> _Exercise details_
Repeat the listing word for word. Leave every picture out.

> _Supplied information_
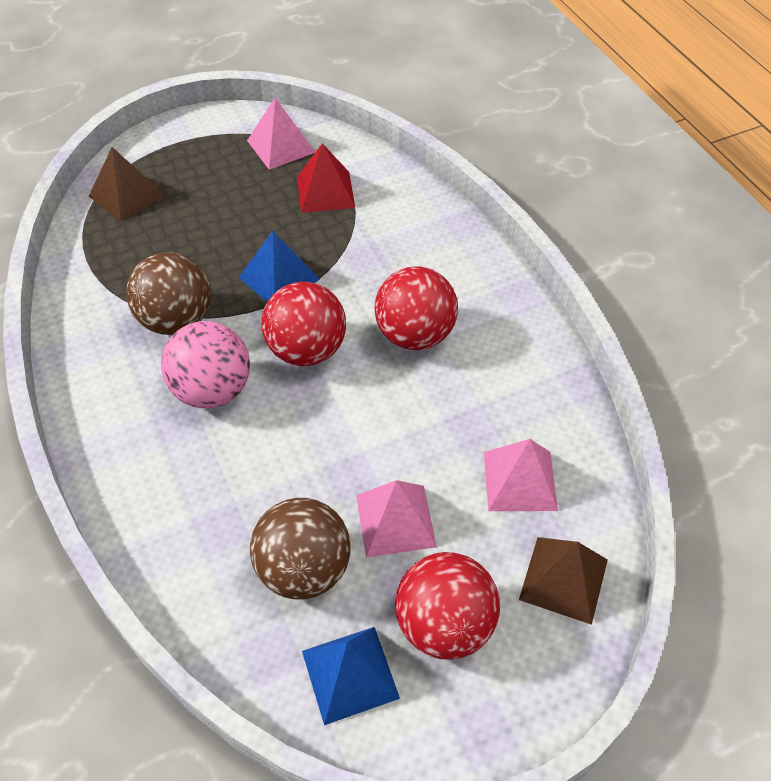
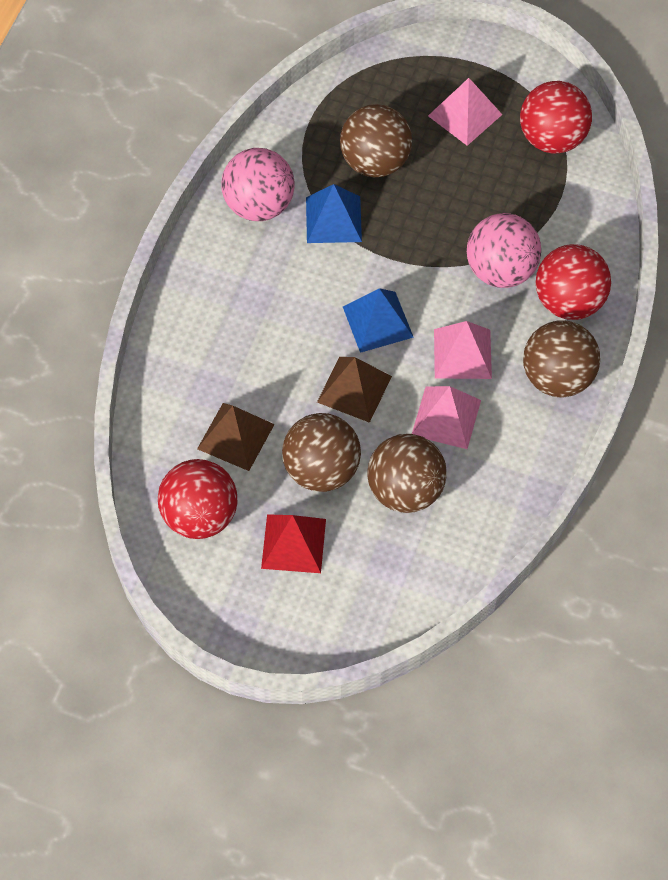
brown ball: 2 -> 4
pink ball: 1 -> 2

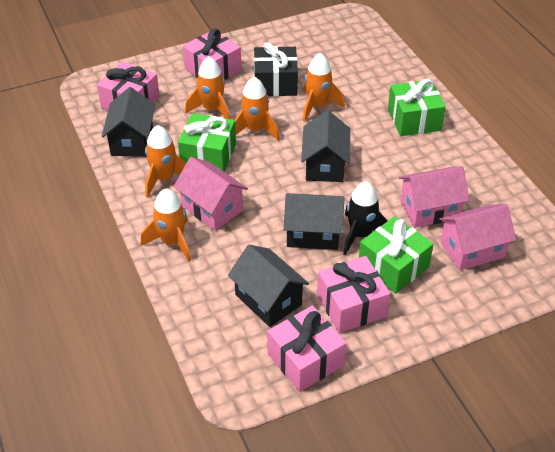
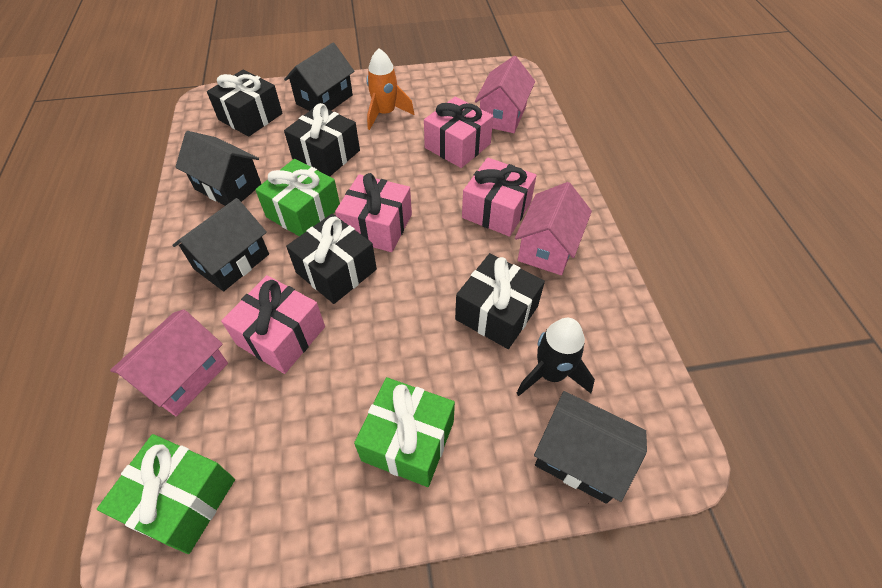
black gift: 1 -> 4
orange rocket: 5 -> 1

> _Response to this task_
brown ball: 2 -> 4
pink ball: 1 -> 2

black gift: 1 -> 4
orange rocket: 5 -> 1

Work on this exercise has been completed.